Reproduce the entire listing below line for line, keeping every character unchanged.

## EXCERPTED DATA:

▼

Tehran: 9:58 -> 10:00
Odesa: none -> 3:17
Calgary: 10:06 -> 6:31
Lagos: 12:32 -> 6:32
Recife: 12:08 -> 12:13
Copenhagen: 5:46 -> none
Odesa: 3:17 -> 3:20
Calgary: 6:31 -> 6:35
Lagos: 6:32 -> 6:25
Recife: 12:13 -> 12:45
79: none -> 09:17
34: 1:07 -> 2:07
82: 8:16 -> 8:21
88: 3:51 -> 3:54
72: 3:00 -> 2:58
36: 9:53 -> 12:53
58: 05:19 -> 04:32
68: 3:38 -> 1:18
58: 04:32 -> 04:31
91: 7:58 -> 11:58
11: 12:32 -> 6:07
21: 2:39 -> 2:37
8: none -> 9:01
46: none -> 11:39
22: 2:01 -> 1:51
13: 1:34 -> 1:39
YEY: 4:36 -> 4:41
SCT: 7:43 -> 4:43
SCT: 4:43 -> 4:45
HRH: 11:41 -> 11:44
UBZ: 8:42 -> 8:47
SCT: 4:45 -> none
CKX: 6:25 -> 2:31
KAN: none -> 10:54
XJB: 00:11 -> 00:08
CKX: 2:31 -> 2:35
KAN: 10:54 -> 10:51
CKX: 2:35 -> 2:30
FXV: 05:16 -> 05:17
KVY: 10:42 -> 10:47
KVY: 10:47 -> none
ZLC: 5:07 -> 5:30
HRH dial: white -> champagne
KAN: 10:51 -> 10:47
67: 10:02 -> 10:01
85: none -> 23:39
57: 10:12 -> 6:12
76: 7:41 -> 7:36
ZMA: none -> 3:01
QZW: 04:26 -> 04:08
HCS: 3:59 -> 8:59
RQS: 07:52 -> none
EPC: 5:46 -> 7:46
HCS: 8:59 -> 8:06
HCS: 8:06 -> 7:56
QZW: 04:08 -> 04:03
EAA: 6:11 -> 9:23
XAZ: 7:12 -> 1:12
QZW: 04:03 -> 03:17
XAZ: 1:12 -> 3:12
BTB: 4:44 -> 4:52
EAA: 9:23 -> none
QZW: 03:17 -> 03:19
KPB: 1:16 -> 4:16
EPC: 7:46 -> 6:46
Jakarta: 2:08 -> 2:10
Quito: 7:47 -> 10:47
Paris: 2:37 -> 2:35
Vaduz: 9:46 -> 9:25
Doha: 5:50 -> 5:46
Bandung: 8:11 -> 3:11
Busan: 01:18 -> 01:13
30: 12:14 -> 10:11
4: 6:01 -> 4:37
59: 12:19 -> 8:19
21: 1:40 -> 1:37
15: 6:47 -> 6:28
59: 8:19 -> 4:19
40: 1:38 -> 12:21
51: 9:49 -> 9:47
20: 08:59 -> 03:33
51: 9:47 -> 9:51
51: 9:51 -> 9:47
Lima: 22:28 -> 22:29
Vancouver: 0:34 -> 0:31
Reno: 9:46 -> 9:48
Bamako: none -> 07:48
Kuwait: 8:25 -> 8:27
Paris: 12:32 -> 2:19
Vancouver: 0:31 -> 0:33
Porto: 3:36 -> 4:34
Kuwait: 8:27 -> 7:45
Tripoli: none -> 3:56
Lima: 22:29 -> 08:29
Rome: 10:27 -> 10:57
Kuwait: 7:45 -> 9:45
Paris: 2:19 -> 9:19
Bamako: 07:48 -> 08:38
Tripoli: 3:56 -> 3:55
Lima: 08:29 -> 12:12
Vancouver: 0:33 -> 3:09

▲

## RESULT OF THIS EXERCISE:
Tehran: 9:58 -> 10:00
Odesa: none -> 3:17
Calgary: 10:06 -> 6:31
Lagos: 12:32 -> 6:32
Recife: 12:08 -> 12:13
Copenhagen: 5:46 -> none
Odesa: 3:17 -> 3:20
Calgary: 6:31 -> 6:35
Lagos: 6:32 -> 6:25
Recife: 12:13 -> 12:45
79: none -> 09:17
34: 1:07 -> 2:07
82: 8:16 -> 8:21
88: 3:51 -> 3:54
72: 3:00 -> 2:58
36: 9:53 -> 12:53
58: 05:19 -> 04:32
68: 3:38 -> 1:18
58: 04:32 -> 04:31
91: 7:58 -> 11:58
11: 12:32 -> 6:07
21: 2:39 -> 2:37
8: none -> 9:01
46: none -> 11:39
22: 2:01 -> 1:51
13: 1:34 -> 1:39
YEY: 4:36 -> 4:41
SCT: 7:43 -> 4:43
SCT: 4:43 -> 4:45
HRH: 11:41 -> 11:44
UBZ: 8:42 -> 8:47
SCT: 4:45 -> none
CKX: 6:25 -> 2:31
KAN: none -> 10:54
XJB: 00:11 -> 00:08
CKX: 2:31 -> 2:35
KAN: 10:54 -> 10:51
CKX: 2:35 -> 2:30
FXV: 05:16 -> 05:17
KVY: 10:42 -> 10:47
KVY: 10:47 -> none
ZLC: 5:07 -> 5:30
HRH dial: white -> champagne
KAN: 10:51 -> 10:47
67: 10:02 -> 10:01
85: none -> 23:39
57: 10:12 -> 6:12
76: 7:41 -> 7:36
ZMA: none -> 3:01
QZW: 04:26 -> 04:08
HCS: 3:59 -> 8:59
RQS: 07:52 -> none
EPC: 5:46 -> 7:46
HCS: 8:59 -> 8:06
HCS: 8:06 -> 7:56
QZW: 04:08 -> 04:03
EAA: 6:11 -> 9:23
XAZ: 7:12 -> 1:12
QZW: 04:03 -> 03:17
XAZ: 1:12 -> 3:12
BTB: 4:44 -> 4:52
EAA: 9:23 -> none
QZW: 03:17 -> 03:19
KPB: 1:16 -> 4:16
EPC: 7:46 -> 6:46
Jakarta: 2:08 -> 2:10
Quito: 7:47 -> 10:47
Paris: 2:37 -> 2:35
Vaduz: 9:46 -> 9:25
Doha: 5:50 -> 5:46
Bandung: 8:11 -> 3:11
Busan: 01:18 -> 01:13
30: 12:14 -> 10:11
4: 6:01 -> 4:37
59: 12:19 -> 8:19
21: 1:40 -> 1:37
15: 6:47 -> 6:28
59: 8:19 -> 4:19
40: 1:38 -> 12:21
51: 9:49 -> 9:47
20: 08:59 -> 03:33
51: 9:47 -> 9:51
51: 9:51 -> 9:47
Lima: 22:28 -> 22:29
Vancouver: 0:34 -> 0:31
Reno: 9:46 -> 9:48
Bamako: none -> 07:48
Kuwait: 8:25 -> 8:27
Paris: 12:32 -> 2:19
Vancouver: 0:31 -> 0:33
Porto: 3:36 -> 4:34
Kuwait: 8:27 -> 7:45
Tripoli: none -> 3:56
Lima: 22:29 -> 08:29
Rome: 10:27 -> 10:57
Kuwait: 7:45 -> 9:45
Paris: 2:19 -> 9:19
Bamako: 07:48 -> 08:38
Tripoli: 3:56 -> 3:55
Lima: 08:29 -> 12:12
Vancouver: 0:33 -> 3:09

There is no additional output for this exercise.